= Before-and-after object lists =
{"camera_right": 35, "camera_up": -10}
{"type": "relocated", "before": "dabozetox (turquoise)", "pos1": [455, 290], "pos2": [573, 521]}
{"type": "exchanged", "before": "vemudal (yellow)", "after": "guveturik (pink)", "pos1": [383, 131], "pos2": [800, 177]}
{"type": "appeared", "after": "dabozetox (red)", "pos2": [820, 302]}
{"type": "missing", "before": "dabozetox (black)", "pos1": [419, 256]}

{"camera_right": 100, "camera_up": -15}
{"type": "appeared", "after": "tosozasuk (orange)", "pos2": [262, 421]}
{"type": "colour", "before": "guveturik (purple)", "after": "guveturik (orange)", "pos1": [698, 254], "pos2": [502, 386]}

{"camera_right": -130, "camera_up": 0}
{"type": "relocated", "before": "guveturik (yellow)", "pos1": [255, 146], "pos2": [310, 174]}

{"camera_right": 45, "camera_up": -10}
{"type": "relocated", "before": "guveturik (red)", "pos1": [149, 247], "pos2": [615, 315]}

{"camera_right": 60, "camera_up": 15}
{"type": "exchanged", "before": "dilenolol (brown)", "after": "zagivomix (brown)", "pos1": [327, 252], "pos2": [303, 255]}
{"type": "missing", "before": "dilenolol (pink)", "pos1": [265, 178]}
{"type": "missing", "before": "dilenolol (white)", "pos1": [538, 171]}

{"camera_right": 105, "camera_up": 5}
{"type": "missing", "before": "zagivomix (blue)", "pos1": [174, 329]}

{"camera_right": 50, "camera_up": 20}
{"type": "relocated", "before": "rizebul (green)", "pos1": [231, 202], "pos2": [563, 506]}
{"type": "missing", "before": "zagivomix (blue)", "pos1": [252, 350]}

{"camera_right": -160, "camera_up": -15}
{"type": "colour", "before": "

= What you will do =
Without leaving anything out, quote all the data.

= Expected answer =
{"camera_right": 35, "camera_up": -10}
{"type": "relocated", "before": "dabozetox (turquoise)", "pos1": [455, 290], "pos2": [573, 521]}
{"type": "exchanged", "before": "vemudal (yellow)", "after": "guveturik (pink)", "pos1": [383, 131], "pos2": [800, 177]}
{"type": "appeared", "after": "dabozetox (red)", "pos2": [820, 302]}
{"type": "missing", "before": "dabozetox (black)", "pos1": [419, 256]}

{"camera_right": 100, "camera_up": -15}
{"type": "appeared", "after": "tosozasuk (orange)", "pos2": [262, 421]}
{"type": "colour", "before": "guveturik (purple)", "after": "guveturik (orange)", "pos1": [698, 254], "pos2": [502, 386]}

{"camera_right": -130, "camera_up": 0}
{"type": "relocated", "before": "guveturik (yellow)", "pos1": [255, 146], "pos2": [310, 174]}

{"camera_right": 45, "camera_up": -10}
{"type": "relocated", "before": "guveturik (red)", "pos1": [149, 247], "pos2": [615, 315]}

{"camera_right": 60, "camera_up": 15}
{"type": "exchanged", "before": "dilenolol (brown)", "after": "zagivomix (brown)", "pos1": [327, 252], "pos2": [303, 255]}
{"type": "missing", "before": "dilenolol (pink)", "pos1": [265, 178]}
{"type": "missing", "before": "dilenolol (white)", "pos1": [538, 171]}

{"camera_right": 105, "camera_up": 5}
{"type": "missing", "before": "zagivomix (blue)", "pos1": [174, 329]}

{"camera_right": 50, "camera_up": 20}
{"type": "relocated", "before": "rizebul (green)", "pos1": [231, 202], "pos2": [563, 506]}
{"type": "missing", "before": "zagivomix (blue)", "pos1": [252, 350]}

{"camera_right": -160, "camera_up": -15}
{"type": "colour", "before": "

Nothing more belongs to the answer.